**Work order**
Your answer is the line containing "none -> purple nut [148,137,207,174]" plus every line after it through the end of the records, printed exactly and free of pictures.

**Extracted material**
=======

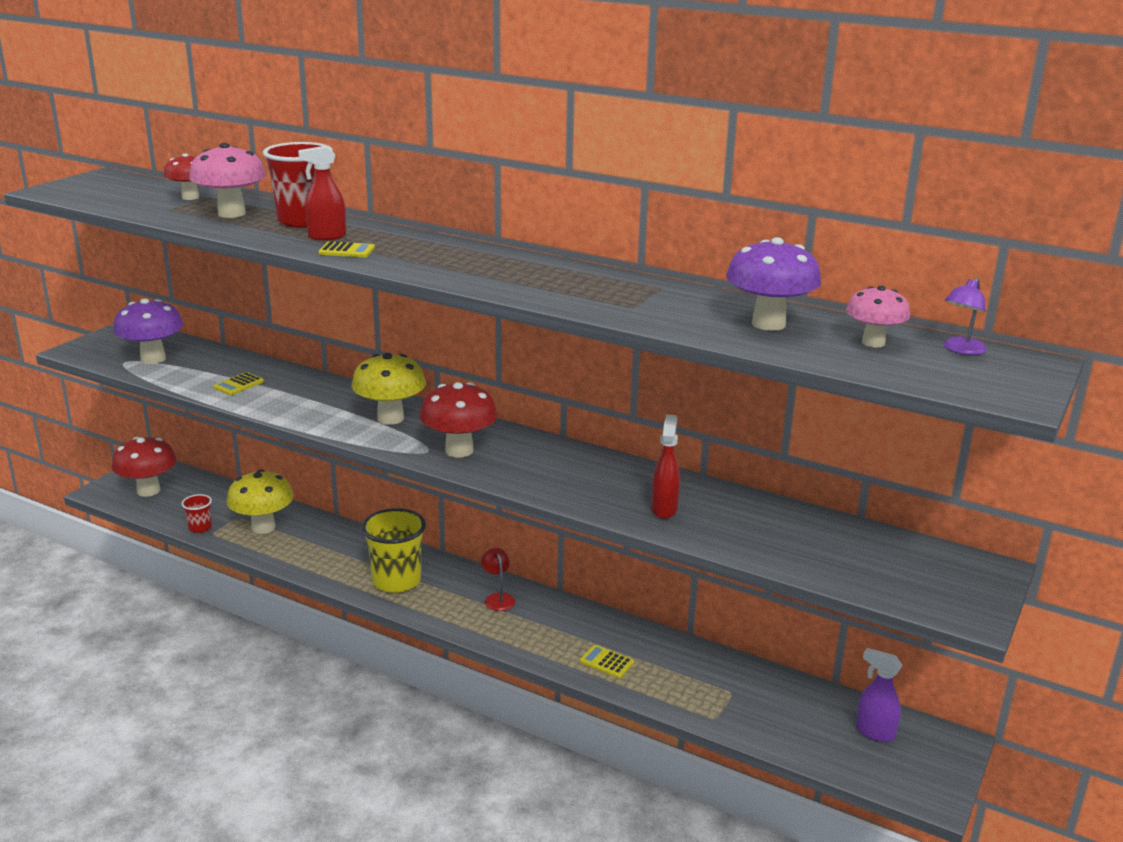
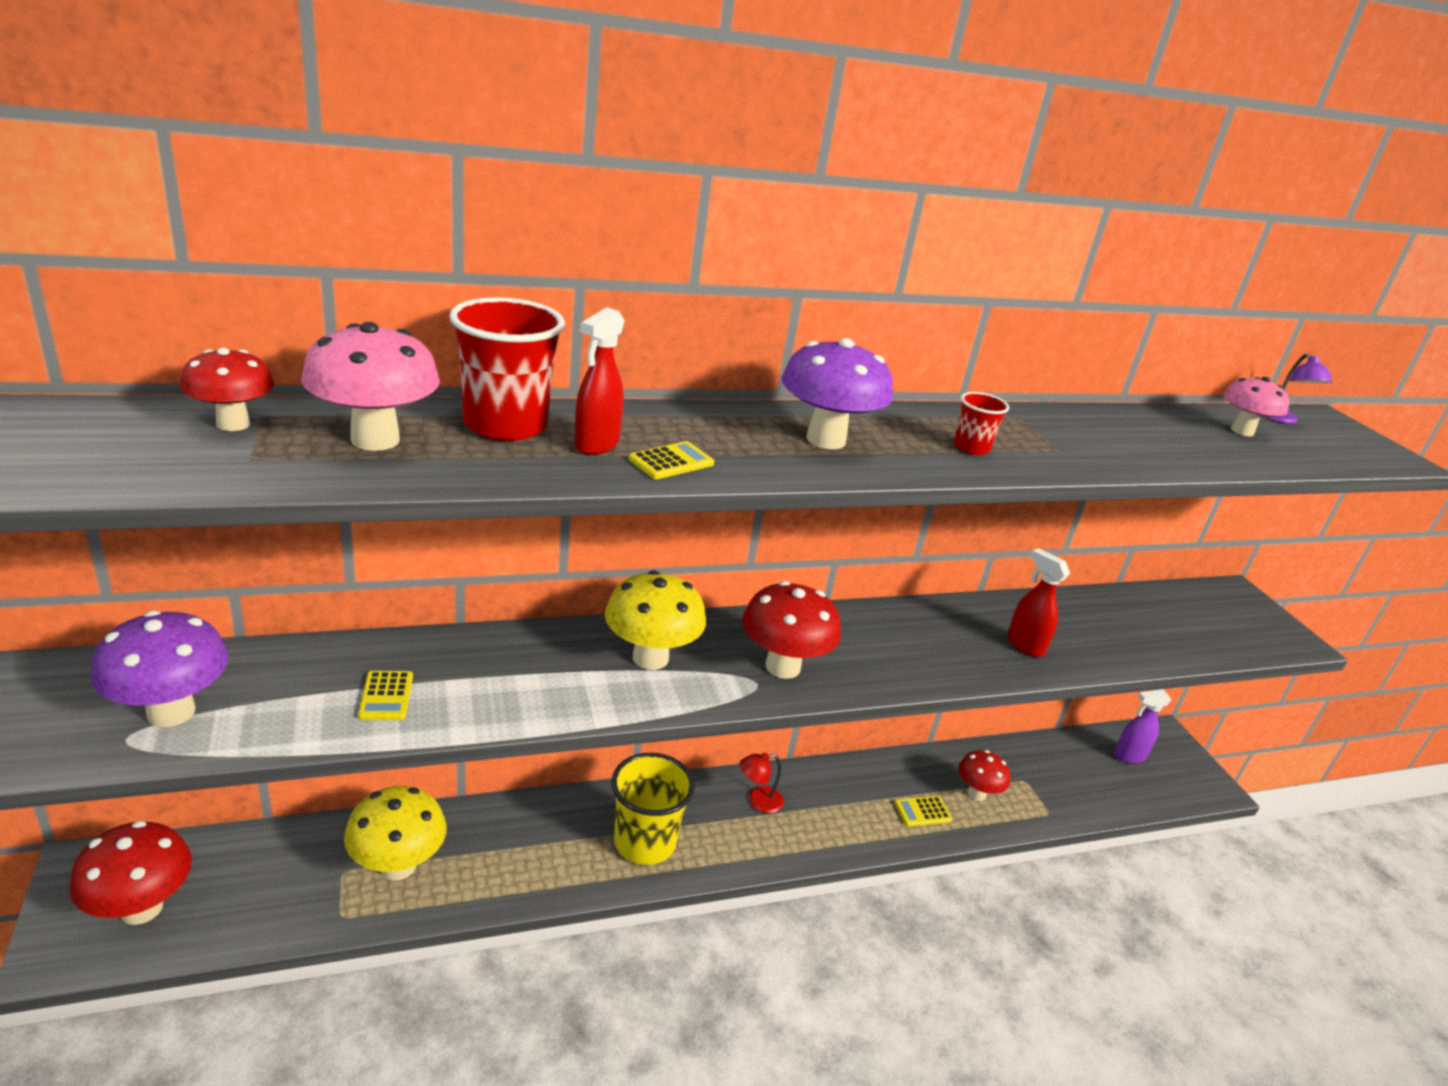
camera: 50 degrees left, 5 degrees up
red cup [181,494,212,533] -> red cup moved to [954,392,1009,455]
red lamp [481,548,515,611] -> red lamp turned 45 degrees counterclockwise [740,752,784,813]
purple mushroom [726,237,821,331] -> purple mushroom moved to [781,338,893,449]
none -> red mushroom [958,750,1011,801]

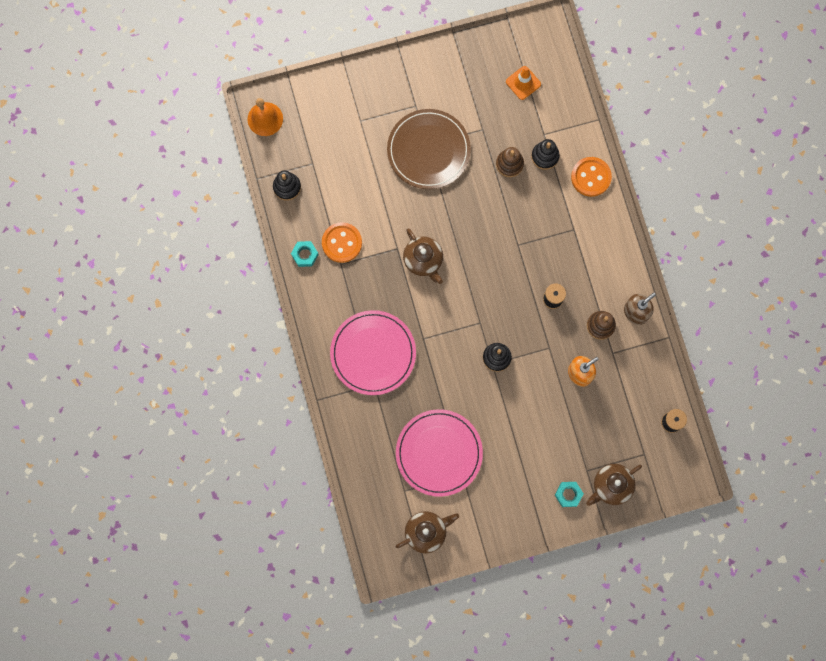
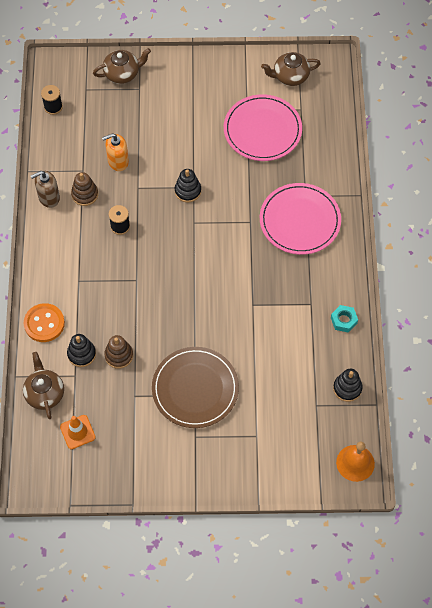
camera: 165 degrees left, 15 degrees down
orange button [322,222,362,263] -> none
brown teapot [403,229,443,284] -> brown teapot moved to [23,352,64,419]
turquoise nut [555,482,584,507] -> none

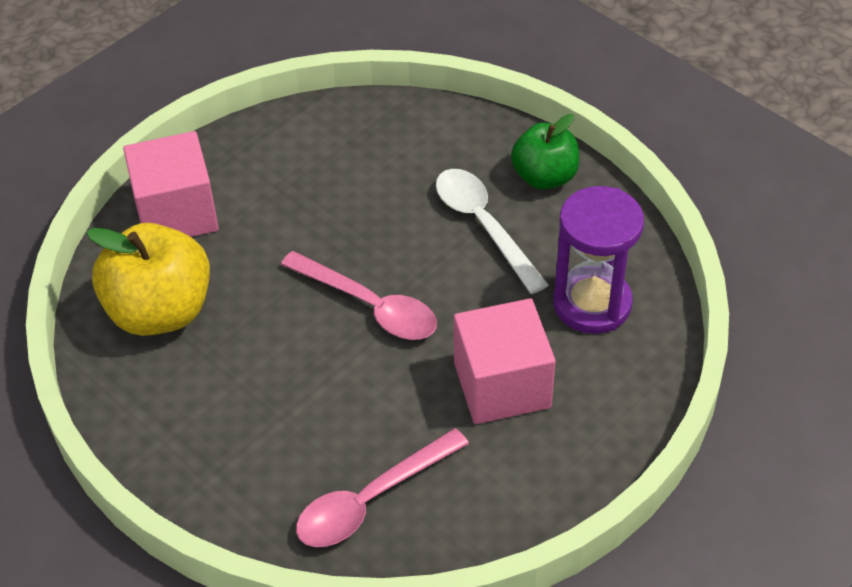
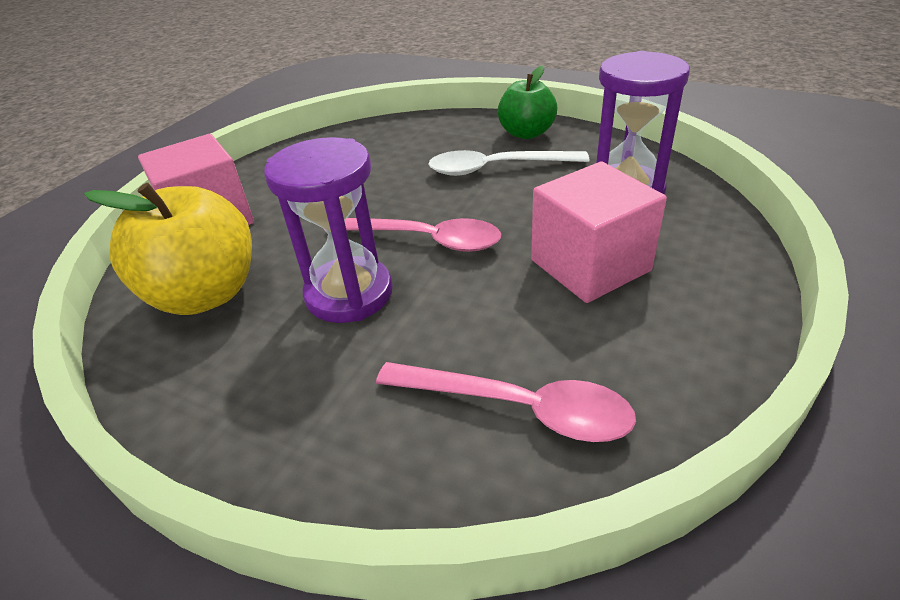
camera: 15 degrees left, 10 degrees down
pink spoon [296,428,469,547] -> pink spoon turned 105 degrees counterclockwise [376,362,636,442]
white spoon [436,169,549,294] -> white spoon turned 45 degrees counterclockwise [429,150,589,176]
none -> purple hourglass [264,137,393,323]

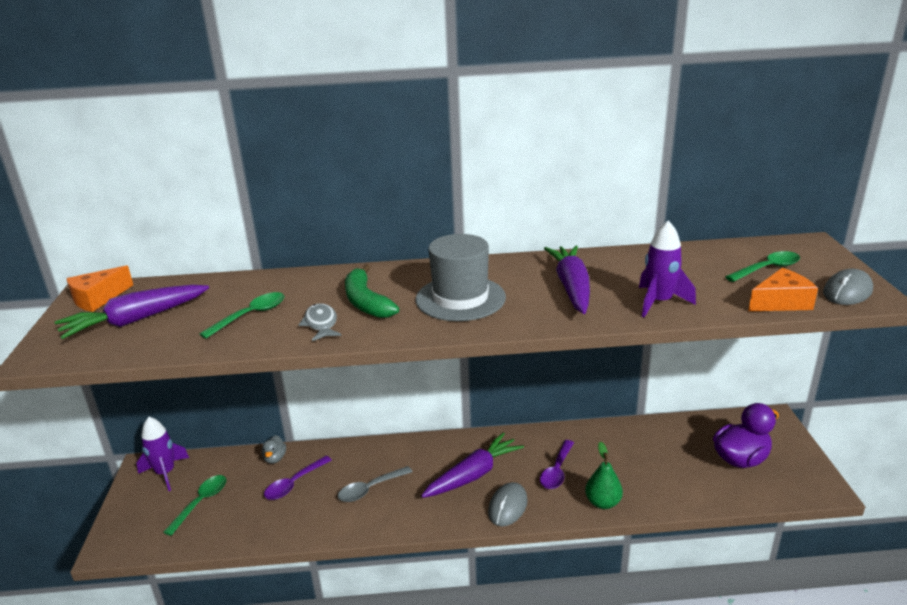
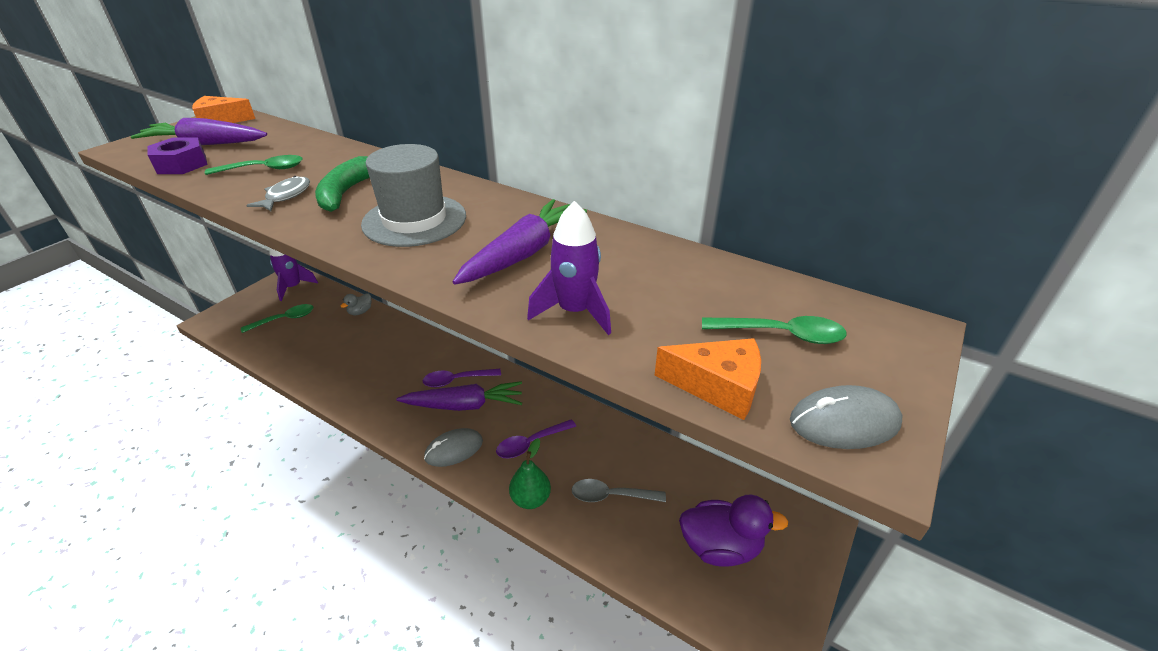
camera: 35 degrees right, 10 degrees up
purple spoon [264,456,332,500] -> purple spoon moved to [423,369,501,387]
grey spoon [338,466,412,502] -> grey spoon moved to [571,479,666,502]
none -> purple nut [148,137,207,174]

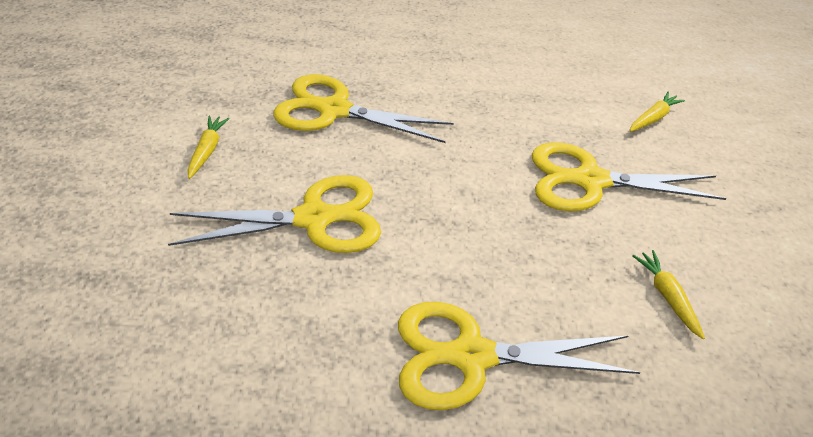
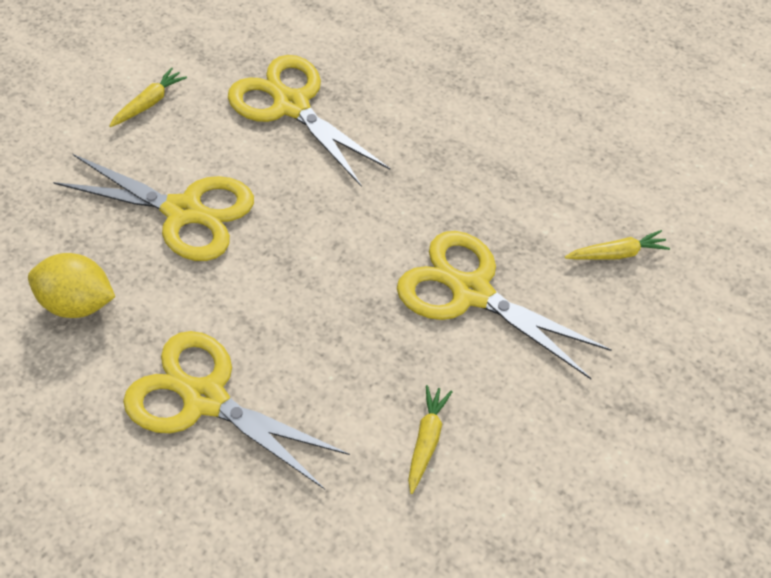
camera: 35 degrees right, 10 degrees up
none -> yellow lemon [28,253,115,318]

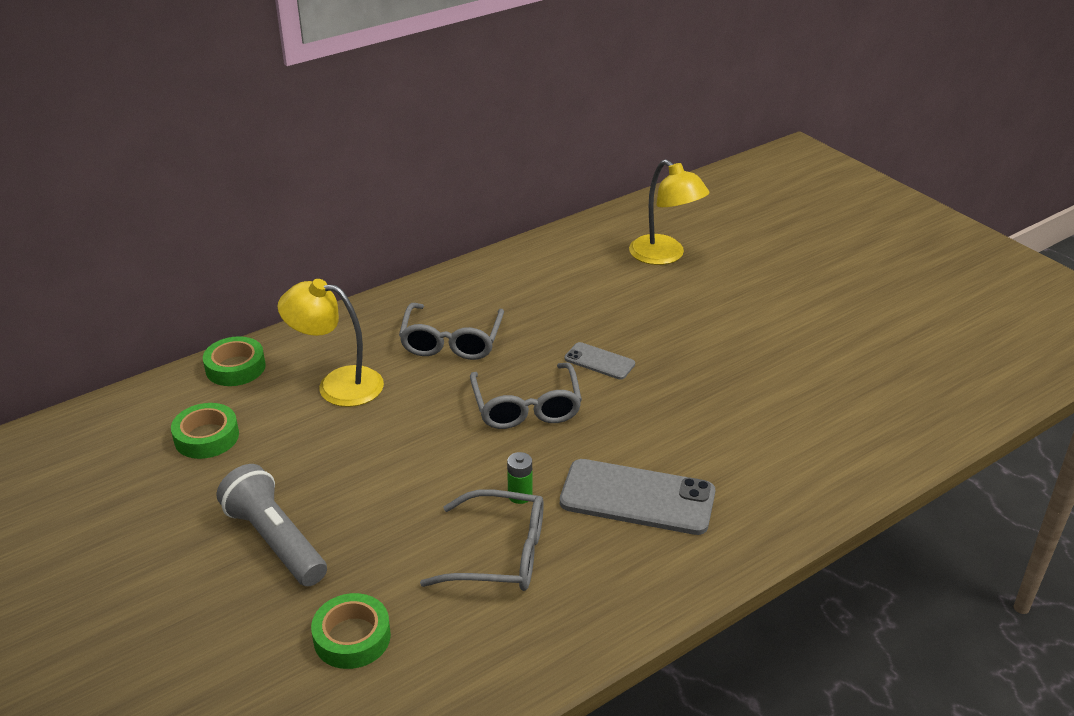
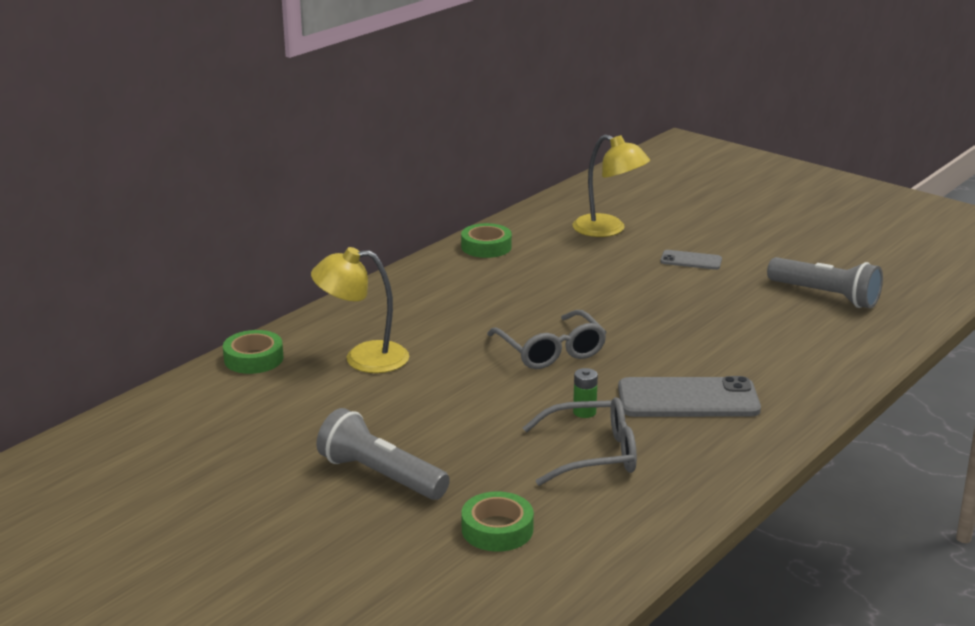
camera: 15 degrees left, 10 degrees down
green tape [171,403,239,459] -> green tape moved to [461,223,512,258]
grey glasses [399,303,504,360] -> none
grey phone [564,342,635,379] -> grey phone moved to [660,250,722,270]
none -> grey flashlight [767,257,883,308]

=======

**Expected answer**
none -> purple nut [148,137,207,174]

camera: 35 degrees right, 10 degrees up
none -> yellow lemon [28,253,115,318]

camera: 15 degrees left, 10 degrees down
green tape [171,403,239,459] -> green tape moved to [461,223,512,258]
grey glasses [399,303,504,360] -> none
grey phone [564,342,635,379] -> grey phone moved to [660,250,722,270]
none -> grey flashlight [767,257,883,308]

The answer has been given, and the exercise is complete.